• Exercise directions
An exact copy of the data is needed, one that excludes all pictures.

• Data shown
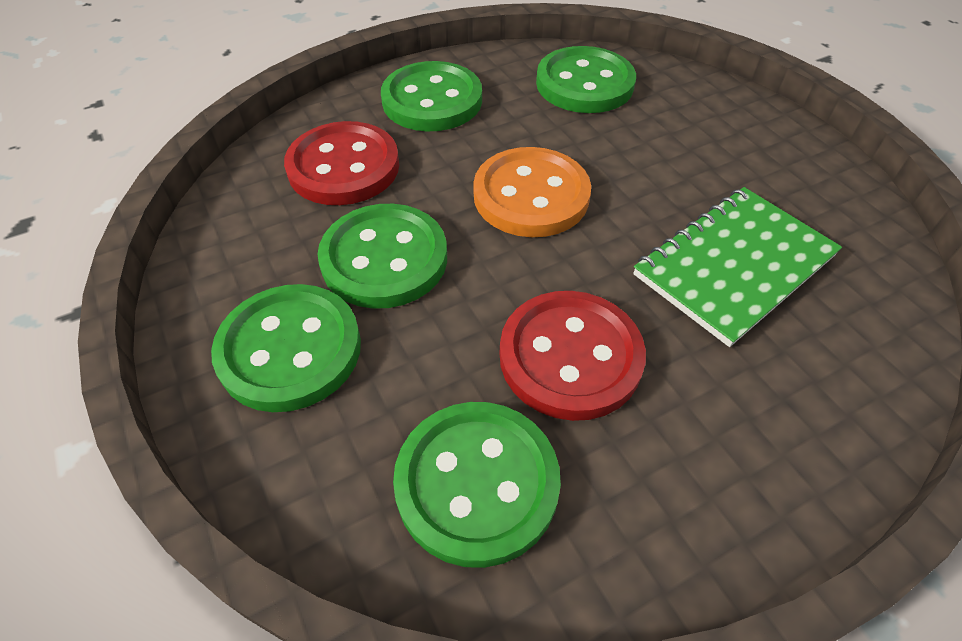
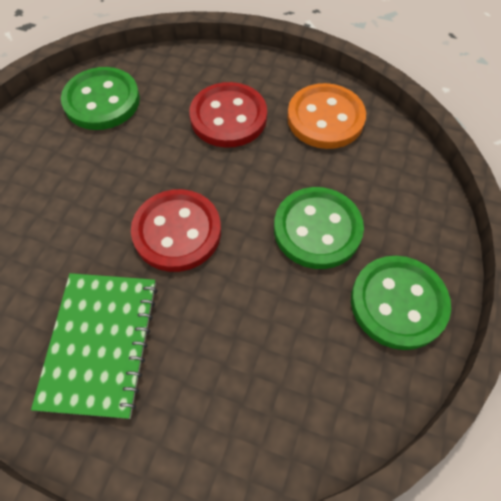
green button: 5 -> 3

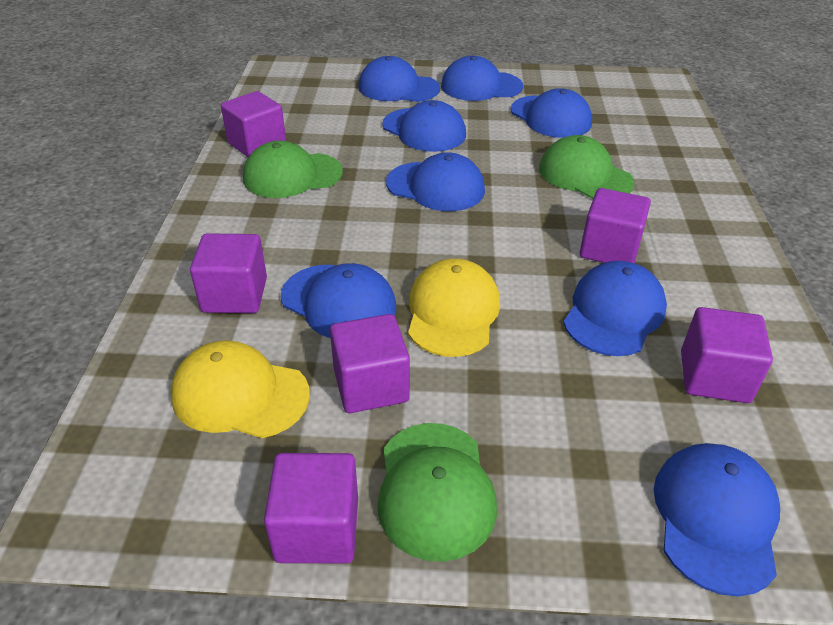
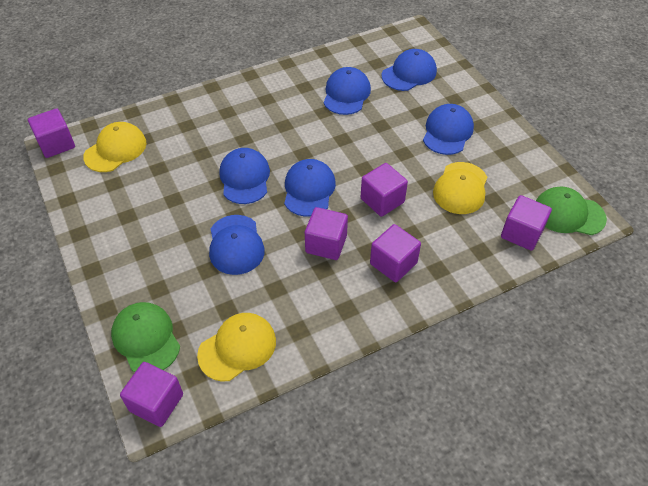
blue cap: 8 -> 6
green cap: 3 -> 2
yellow cap: 2 -> 3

• Your response
green button: 5 -> 3

blue cap: 8 -> 6
green cap: 3 -> 2
yellow cap: 2 -> 3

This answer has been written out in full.